TASK OBJECTIVE —
Update the lines below, replacing "center position" with "midpoint" wherever it occurs and leaving everything else unchanged.

RECORDS TO USE —
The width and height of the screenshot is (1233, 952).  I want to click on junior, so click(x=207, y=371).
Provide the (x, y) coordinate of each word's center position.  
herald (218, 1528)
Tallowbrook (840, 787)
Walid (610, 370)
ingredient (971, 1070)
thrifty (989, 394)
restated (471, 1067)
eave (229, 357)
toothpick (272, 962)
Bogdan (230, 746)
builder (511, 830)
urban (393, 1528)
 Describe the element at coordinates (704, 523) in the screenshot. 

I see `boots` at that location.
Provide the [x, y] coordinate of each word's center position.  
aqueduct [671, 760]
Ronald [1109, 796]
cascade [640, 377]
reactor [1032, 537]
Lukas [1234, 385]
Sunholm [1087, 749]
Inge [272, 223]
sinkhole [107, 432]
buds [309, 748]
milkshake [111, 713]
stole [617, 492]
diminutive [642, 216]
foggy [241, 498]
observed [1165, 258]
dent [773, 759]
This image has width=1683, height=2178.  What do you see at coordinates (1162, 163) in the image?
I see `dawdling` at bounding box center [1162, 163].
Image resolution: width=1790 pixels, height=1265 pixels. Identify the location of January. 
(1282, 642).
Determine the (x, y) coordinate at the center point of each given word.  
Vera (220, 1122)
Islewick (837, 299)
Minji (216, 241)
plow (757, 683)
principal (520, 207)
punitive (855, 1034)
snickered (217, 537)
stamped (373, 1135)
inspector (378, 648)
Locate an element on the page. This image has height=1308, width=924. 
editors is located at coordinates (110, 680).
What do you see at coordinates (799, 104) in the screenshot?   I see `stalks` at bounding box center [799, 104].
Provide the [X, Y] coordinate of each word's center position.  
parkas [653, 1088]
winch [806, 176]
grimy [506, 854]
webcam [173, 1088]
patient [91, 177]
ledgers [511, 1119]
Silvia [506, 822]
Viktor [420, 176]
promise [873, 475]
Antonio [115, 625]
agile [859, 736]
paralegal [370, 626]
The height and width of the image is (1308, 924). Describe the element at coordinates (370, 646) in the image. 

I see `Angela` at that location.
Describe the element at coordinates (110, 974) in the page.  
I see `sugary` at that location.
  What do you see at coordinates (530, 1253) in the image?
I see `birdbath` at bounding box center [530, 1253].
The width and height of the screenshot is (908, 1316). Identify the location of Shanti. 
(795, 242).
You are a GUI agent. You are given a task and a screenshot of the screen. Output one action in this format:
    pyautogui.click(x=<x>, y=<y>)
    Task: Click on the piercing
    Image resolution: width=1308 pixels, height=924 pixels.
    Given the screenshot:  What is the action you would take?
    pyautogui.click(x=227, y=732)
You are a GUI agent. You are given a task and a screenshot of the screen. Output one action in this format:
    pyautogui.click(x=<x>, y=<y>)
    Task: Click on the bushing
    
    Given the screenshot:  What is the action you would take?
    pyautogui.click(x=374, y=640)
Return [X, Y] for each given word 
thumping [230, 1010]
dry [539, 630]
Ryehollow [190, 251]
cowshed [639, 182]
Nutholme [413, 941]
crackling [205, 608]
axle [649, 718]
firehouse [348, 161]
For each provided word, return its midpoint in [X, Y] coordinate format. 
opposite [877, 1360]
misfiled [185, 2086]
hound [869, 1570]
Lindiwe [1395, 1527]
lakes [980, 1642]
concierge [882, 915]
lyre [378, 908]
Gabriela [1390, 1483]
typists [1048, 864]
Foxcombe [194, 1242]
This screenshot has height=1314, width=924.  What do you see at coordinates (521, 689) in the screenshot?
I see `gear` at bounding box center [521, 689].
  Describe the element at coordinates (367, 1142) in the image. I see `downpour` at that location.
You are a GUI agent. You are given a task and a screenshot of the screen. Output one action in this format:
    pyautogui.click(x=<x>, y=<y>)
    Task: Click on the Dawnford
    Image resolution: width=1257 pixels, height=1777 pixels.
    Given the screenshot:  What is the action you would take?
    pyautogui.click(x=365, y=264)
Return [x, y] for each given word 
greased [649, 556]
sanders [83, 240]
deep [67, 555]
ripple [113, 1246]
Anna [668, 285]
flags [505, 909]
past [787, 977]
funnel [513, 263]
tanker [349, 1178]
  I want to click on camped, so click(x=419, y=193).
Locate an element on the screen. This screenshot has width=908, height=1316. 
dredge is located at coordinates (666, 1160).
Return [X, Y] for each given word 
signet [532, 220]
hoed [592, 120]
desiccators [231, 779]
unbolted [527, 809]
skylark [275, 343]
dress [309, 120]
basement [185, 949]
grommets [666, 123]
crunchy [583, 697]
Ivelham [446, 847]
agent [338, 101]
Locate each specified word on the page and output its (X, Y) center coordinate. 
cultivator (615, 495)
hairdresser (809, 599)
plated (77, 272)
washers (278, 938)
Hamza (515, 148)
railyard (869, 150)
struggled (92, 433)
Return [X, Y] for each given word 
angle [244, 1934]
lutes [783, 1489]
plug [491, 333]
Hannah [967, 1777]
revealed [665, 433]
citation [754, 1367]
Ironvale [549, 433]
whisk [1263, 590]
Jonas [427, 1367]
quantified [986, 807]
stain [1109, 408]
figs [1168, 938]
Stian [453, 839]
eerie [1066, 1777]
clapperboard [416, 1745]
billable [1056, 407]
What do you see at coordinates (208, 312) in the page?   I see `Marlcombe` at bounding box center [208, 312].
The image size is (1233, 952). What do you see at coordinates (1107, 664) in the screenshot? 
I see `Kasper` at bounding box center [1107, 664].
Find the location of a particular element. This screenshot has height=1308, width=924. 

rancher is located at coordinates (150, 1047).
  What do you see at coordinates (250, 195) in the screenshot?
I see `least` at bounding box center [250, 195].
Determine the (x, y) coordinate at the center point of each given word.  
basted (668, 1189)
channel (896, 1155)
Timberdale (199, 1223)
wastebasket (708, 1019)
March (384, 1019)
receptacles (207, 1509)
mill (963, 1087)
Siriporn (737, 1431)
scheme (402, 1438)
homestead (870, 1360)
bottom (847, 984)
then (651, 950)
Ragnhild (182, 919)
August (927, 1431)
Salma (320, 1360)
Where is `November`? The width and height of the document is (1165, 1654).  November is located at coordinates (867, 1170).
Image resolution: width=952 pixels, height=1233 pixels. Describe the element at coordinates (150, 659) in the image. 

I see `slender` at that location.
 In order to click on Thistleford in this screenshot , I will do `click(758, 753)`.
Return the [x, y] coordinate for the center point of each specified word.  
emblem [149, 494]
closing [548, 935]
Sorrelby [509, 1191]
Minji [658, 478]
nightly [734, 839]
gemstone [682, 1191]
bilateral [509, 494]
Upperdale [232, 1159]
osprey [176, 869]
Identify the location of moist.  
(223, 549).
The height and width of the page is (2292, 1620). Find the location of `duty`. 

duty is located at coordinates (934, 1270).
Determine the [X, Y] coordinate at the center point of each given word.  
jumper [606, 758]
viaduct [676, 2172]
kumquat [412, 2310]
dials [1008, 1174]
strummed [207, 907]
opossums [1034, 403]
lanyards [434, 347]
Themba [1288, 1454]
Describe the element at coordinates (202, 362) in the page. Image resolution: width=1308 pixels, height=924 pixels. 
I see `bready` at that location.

CORRECT OUTPUT —
The width and height of the screenshot is (1233, 952).  I want to click on junior, so click(x=207, y=371).
Provide the (x, y) coordinate of each word's midpoint.  
herald (218, 1528)
Tallowbrook (840, 787)
Walid (610, 370)
ingredient (971, 1070)
thrifty (989, 394)
restated (471, 1067)
eave (229, 357)
toothpick (272, 962)
Bogdan (230, 746)
builder (511, 830)
urban (393, 1528)
 Describe the element at coordinates (704, 523) in the screenshot. 

I see `boots` at that location.
Provide the [x, y] coordinate of each word's midpoint.  
aqueduct [671, 760]
Ronald [1109, 796]
cascade [640, 377]
reactor [1032, 537]
Lukas [1234, 385]
Sunholm [1087, 749]
Inge [272, 223]
sinkhole [107, 432]
buds [309, 748]
milkshake [111, 713]
stole [617, 492]
diminutive [642, 216]
foggy [241, 498]
observed [1165, 258]
dent [773, 759]
This image has width=1683, height=2178.  What do you see at coordinates (1162, 163) in the image?
I see `dawdling` at bounding box center [1162, 163].
Image resolution: width=1790 pixels, height=1265 pixels. Identify the location of January. 
(1282, 642).
Determine the (x, y) coordinate at the center point of each given word.  
Vera (220, 1122)
Islewick (837, 299)
Minji (216, 241)
plow (757, 683)
principal (520, 207)
punitive (855, 1034)
snickered (217, 537)
stamped (373, 1135)
inspector (378, 648)
Locate an element on the page. This image has height=1308, width=924. 
editors is located at coordinates (110, 680).
What do you see at coordinates (799, 104) in the screenshot?   I see `stalks` at bounding box center [799, 104].
Provide the [X, Y] coordinate of each word's midpoint.  
parkas [653, 1088]
winch [806, 176]
grimy [506, 854]
webcam [173, 1088]
patient [91, 177]
ledgers [511, 1119]
Silvia [506, 822]
Viktor [420, 176]
promise [873, 475]
Antonio [115, 625]
agile [859, 736]
paralegal [370, 626]
The height and width of the image is (1308, 924). Describe the element at coordinates (370, 646) in the image. 

I see `Angela` at that location.
Describe the element at coordinates (110, 974) in the page.  
I see `sugary` at that location.
  What do you see at coordinates (530, 1253) in the image?
I see `birdbath` at bounding box center [530, 1253].
The width and height of the screenshot is (908, 1316). Identify the location of Shanti. 
(795, 242).
You are a GUI agent. You are given a task and a screenshot of the screen. Output one action in this format:
    pyautogui.click(x=<x>, y=<y>)
    Task: Click on the piercing
    Image resolution: width=1308 pixels, height=924 pixels.
    Given the screenshot:  What is the action you would take?
    pyautogui.click(x=227, y=732)
You are a GUI agent. You are given a task and a screenshot of the screen. Output one action in this format:
    pyautogui.click(x=<x>, y=<y>)
    Task: Click on the bushing
    
    Given the screenshot:  What is the action you would take?
    pyautogui.click(x=374, y=640)
Return [X, Y] for each given word 
thumping [230, 1010]
dry [539, 630]
Ryehollow [190, 251]
cowshed [639, 182]
Nutholme [413, 941]
crackling [205, 608]
axle [649, 718]
firehouse [348, 161]
For each provided word, return its midpoint in [X, Y] coordinate format. 
opposite [877, 1360]
misfiled [185, 2086]
hound [869, 1570]
Lindiwe [1395, 1527]
lakes [980, 1642]
concierge [882, 915]
lyre [378, 908]
Gabriela [1390, 1483]
typists [1048, 864]
Foxcombe [194, 1242]
This screenshot has height=1314, width=924.  What do you see at coordinates (521, 689) in the screenshot?
I see `gear` at bounding box center [521, 689].
  Describe the element at coordinates (367, 1142) in the image. I see `downpour` at that location.
You are a GUI agent. You are given a task and a screenshot of the screen. Output one action in this format:
    pyautogui.click(x=<x>, y=<y>)
    Task: Click on the Dawnford
    Image resolution: width=1257 pixels, height=1777 pixels.
    Given the screenshot:  What is the action you would take?
    pyautogui.click(x=365, y=264)
Return [x, y] for each given word 
greased [649, 556]
sanders [83, 240]
deep [67, 555]
ripple [113, 1246]
Anna [668, 285]
flags [505, 909]
past [787, 977]
funnel [513, 263]
tanker [349, 1178]
  I want to click on camped, so click(x=419, y=193).
Locate an element on the screen. This screenshot has width=908, height=1316. 
dredge is located at coordinates (666, 1160).
Return [X, Y] for each given word 
signet [532, 220]
hoed [592, 120]
desiccators [231, 779]
unbolted [527, 809]
skylark [275, 343]
dress [309, 120]
basement [185, 949]
grommets [666, 123]
crunchy [583, 697]
Ivelham [446, 847]
agent [338, 101]
Locate each specified word on the page and output its (X, Y) center coordinate. 
cultivator (615, 495)
hairdresser (809, 599)
plated (77, 272)
washers (278, 938)
Hamza (515, 148)
railyard (869, 150)
struggled (92, 433)
Return [X, Y] for each given word 
angle [244, 1934]
lutes [783, 1489]
plug [491, 333]
Hannah [967, 1777]
revealed [665, 433]
citation [754, 1367]
Ironvale [549, 433]
whisk [1263, 590]
Jonas [427, 1367]
quantified [986, 807]
stain [1109, 408]
figs [1168, 938]
Stian [453, 839]
eerie [1066, 1777]
clapperboard [416, 1745]
billable [1056, 407]
What do you see at coordinates (208, 312) in the page?   I see `Marlcombe` at bounding box center [208, 312].
The image size is (1233, 952). What do you see at coordinates (1107, 664) in the screenshot? 
I see `Kasper` at bounding box center [1107, 664].
Find the location of a particular element. This screenshot has height=1308, width=924. 

rancher is located at coordinates (150, 1047).
  What do you see at coordinates (250, 195) in the screenshot?
I see `least` at bounding box center [250, 195].
Determine the (x, y) coordinate at the center point of each given word.  
basted (668, 1189)
channel (896, 1155)
Timberdale (199, 1223)
wastebasket (708, 1019)
March (384, 1019)
receptacles (207, 1509)
mill (963, 1087)
Siriporn (737, 1431)
scheme (402, 1438)
homestead (870, 1360)
bottom (847, 984)
then (651, 950)
Ragnhild (182, 919)
August (927, 1431)
Salma (320, 1360)
Where is `November`? The width and height of the document is (1165, 1654).  November is located at coordinates (867, 1170).
Image resolution: width=952 pixels, height=1233 pixels. Describe the element at coordinates (150, 659) in the image. 

I see `slender` at that location.
 In order to click on Thistleford in this screenshot , I will do `click(758, 753)`.
Return the [x, y] coordinate for the center point of each specified word.  
emblem [149, 494]
closing [548, 935]
Sorrelby [509, 1191]
Minji [658, 478]
nightly [734, 839]
gemstone [682, 1191]
bilateral [509, 494]
Upperdale [232, 1159]
osprey [176, 869]
Identify the location of moist.  
(223, 549).
The height and width of the page is (2292, 1620). Find the location of `duty`. 

duty is located at coordinates (934, 1270).
Determine the [X, Y] coordinate at the center point of each given word.  
jumper [606, 758]
viaduct [676, 2172]
kumquat [412, 2310]
dials [1008, 1174]
strummed [207, 907]
opossums [1034, 403]
lanyards [434, 347]
Themba [1288, 1454]
Describe the element at coordinates (202, 362) in the page. Image resolution: width=1308 pixels, height=924 pixels. 
I see `bready` at that location.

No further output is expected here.